Transcribe the data verbatim and drop its images.
── The data ──
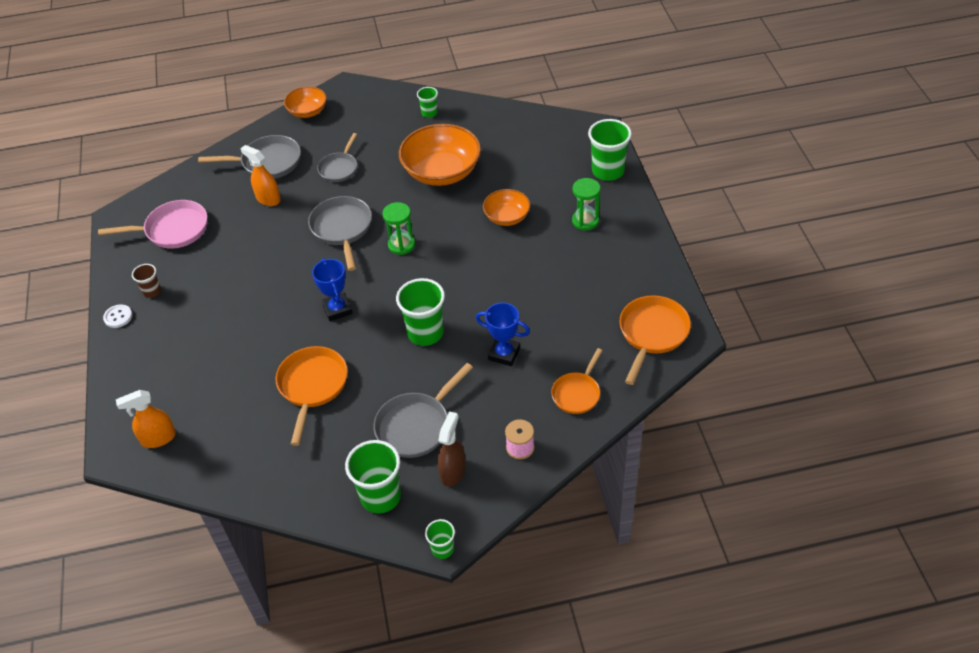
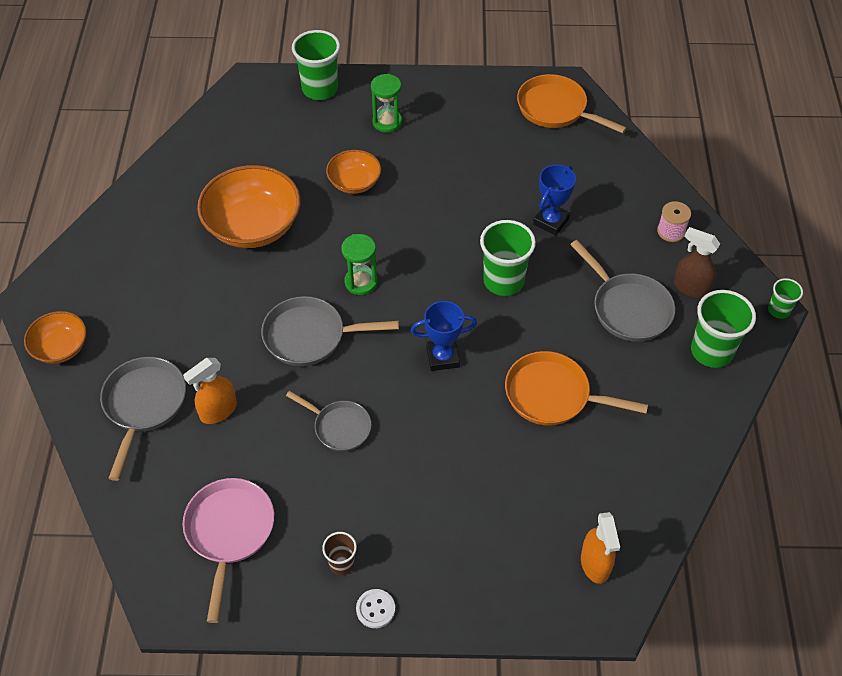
camera: 80 degrees left, 5 degrees up
(339, 168) = (196, 326): grey pan -> grey pan (339, 427)
(429, 113) = (139, 220): green cup -> none
(577, 393) = (615, 177): orange pan -> none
───
* **Output for this task**:
camera: 80 degrees left, 5 degrees up
(339, 168) = (196, 326): grey pan -> grey pan (339, 427)
(429, 113) = (139, 220): green cup -> none
(577, 393) = (615, 177): orange pan -> none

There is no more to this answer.